## REQUEST
Please count the lines below that contain the string "instrumentName" and give only the number.

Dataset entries

[START]

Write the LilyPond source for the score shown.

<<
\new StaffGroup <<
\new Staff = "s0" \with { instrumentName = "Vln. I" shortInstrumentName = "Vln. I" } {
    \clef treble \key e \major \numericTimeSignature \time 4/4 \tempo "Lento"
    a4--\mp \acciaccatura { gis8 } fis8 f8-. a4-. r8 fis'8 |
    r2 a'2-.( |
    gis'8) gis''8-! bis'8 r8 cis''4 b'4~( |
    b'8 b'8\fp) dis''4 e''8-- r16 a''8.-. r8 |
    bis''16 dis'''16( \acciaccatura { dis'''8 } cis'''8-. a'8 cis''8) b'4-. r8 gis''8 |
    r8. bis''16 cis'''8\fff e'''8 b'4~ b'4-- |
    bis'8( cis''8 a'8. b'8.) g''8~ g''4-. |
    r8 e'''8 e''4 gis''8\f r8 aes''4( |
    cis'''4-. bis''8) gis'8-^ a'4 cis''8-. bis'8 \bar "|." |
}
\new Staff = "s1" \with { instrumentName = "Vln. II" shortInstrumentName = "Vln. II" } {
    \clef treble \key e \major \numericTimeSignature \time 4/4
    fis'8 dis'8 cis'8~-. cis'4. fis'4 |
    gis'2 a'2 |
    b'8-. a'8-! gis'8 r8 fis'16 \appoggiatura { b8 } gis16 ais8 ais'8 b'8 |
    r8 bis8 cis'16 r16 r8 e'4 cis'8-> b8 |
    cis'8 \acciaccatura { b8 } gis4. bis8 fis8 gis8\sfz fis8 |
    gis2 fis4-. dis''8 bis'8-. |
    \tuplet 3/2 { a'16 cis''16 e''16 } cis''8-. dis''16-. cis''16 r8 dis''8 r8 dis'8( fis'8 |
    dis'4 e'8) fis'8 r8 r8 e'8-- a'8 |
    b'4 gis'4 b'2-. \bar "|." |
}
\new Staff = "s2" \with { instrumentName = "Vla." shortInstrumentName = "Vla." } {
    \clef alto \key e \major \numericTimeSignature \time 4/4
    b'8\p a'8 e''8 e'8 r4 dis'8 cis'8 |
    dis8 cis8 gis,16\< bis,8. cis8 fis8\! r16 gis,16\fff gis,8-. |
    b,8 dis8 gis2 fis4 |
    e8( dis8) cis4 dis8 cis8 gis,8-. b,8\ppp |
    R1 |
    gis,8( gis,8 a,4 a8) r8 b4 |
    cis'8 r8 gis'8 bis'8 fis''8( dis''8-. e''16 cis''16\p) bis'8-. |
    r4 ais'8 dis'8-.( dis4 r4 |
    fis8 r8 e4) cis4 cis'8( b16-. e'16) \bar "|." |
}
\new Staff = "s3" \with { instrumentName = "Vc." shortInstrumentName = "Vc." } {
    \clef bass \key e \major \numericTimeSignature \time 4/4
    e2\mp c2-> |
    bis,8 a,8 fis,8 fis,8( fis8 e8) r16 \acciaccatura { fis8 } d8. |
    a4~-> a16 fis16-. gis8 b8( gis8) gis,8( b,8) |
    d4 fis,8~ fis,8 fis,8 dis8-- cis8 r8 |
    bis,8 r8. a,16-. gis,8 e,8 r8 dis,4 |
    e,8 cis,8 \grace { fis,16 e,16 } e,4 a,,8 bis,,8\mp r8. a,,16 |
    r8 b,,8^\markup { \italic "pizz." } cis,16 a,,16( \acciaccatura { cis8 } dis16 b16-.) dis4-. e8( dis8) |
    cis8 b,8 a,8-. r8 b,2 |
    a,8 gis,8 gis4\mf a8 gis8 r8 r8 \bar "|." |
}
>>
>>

[END]

## COMPLETE ANSWER
4